__Supplied data__
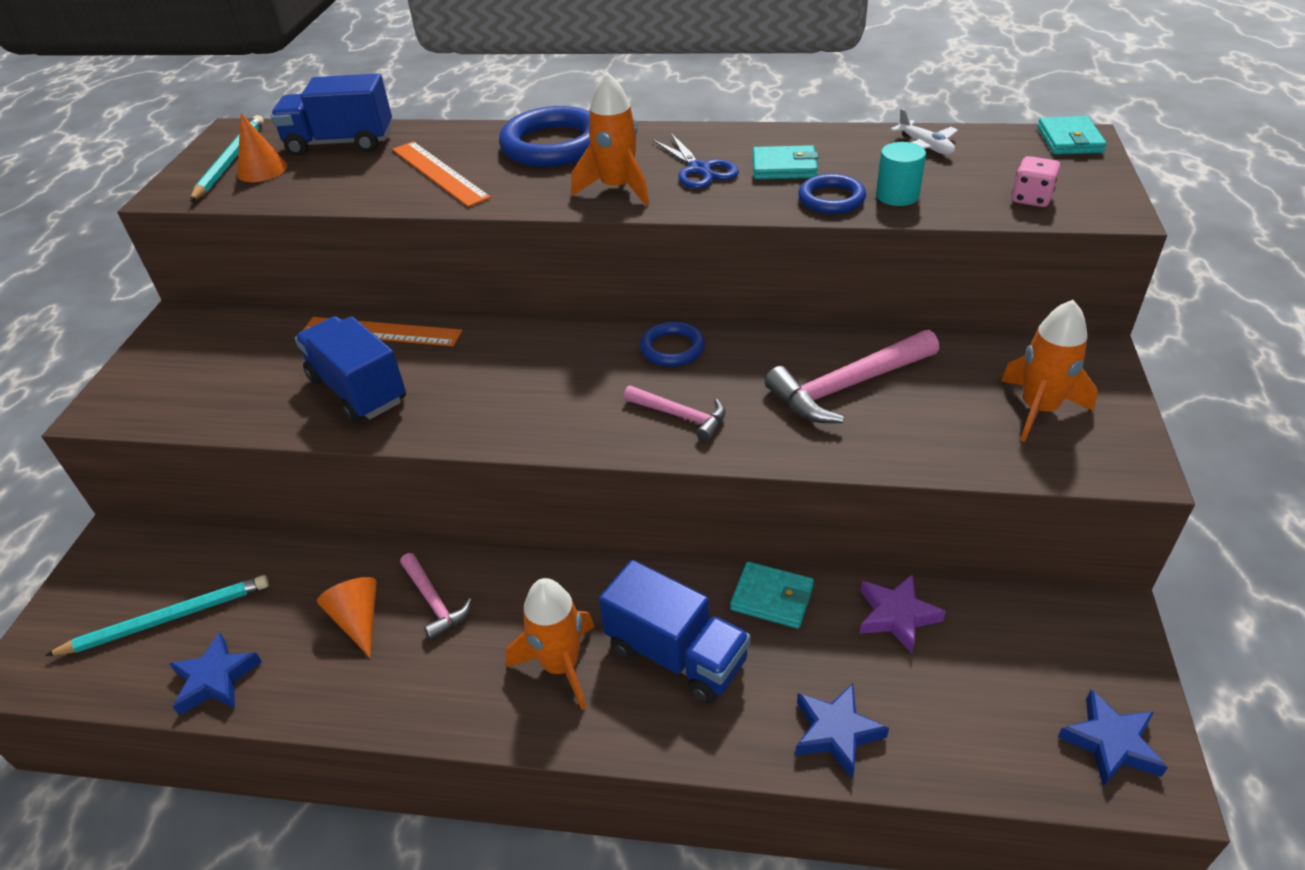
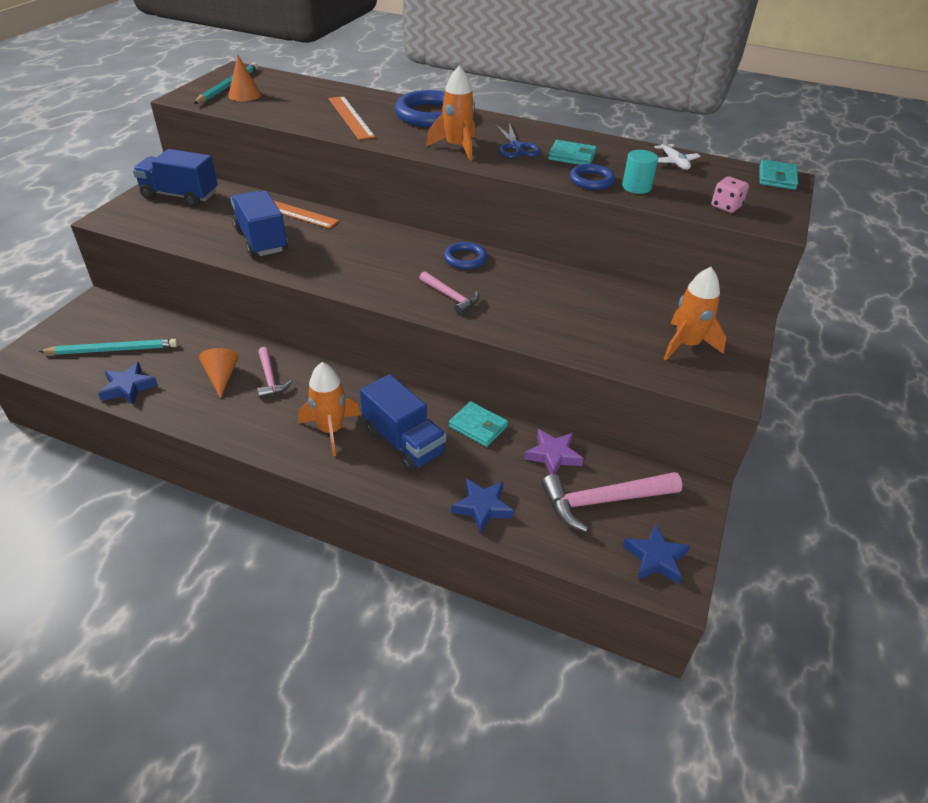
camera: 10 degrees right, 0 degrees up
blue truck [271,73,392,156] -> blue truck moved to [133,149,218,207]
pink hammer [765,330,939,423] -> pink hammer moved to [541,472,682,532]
...
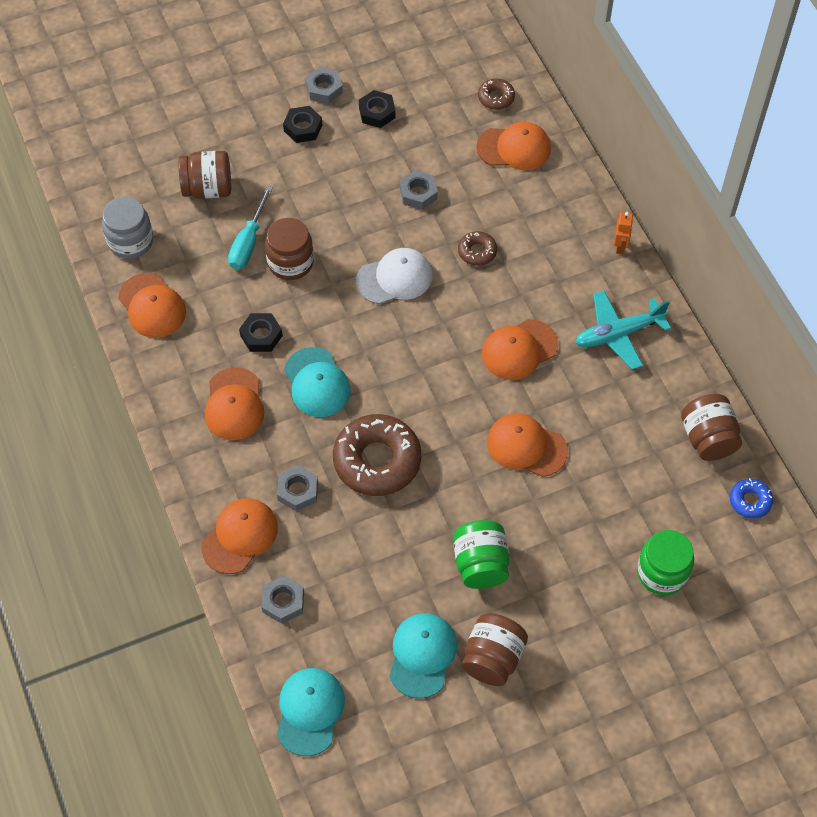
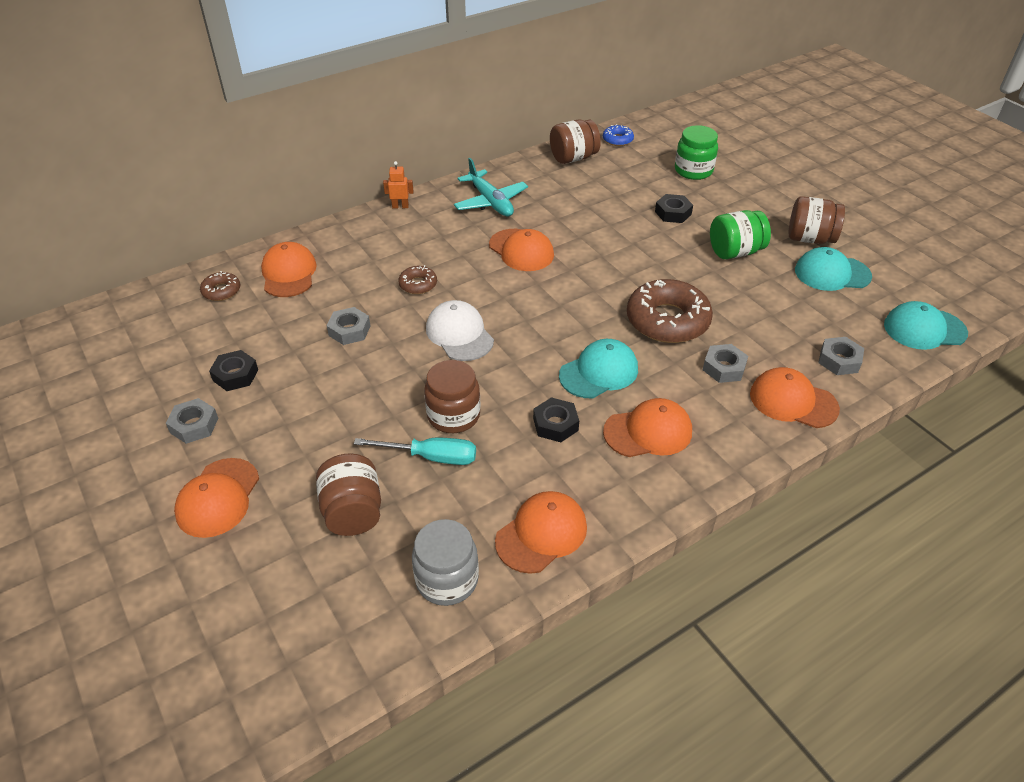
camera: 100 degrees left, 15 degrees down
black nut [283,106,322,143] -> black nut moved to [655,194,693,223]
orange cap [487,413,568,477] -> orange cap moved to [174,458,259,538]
* * *
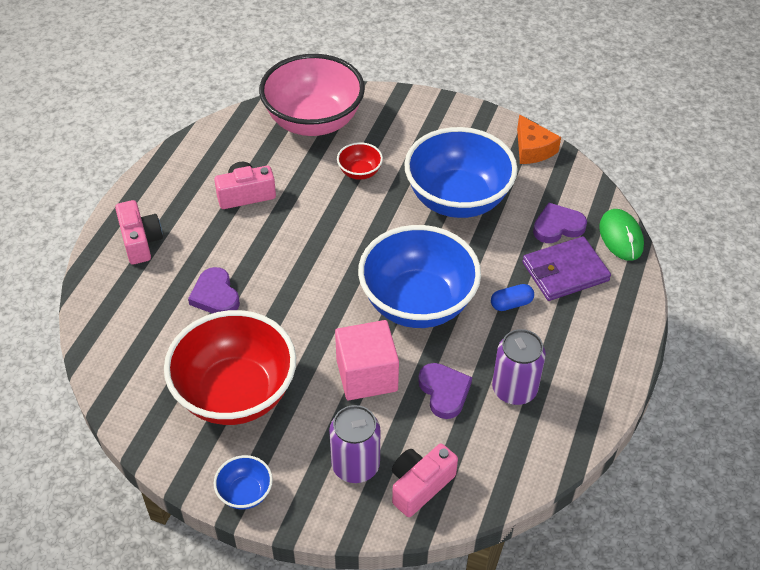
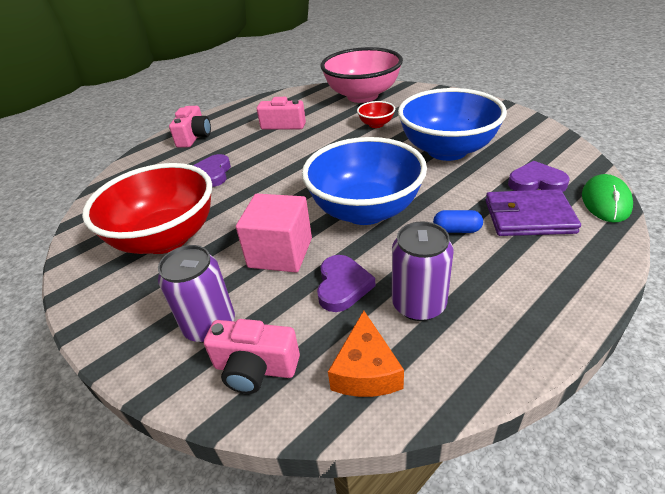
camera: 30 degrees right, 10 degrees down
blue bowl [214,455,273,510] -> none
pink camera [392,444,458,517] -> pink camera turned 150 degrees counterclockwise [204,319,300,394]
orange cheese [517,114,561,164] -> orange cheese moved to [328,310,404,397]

__What is needed__
Print the lines above from the one with "camera: 10 degrees right, 0 degrees up" through the one with "pink hammer [765,330,939,423]", both included, exactly as written and nothing more.

__Solution__
camera: 10 degrees right, 0 degrees up
blue truck [271,73,392,156] -> blue truck moved to [133,149,218,207]
pink hammer [765,330,939,423] -> pink hammer moved to [541,472,682,532]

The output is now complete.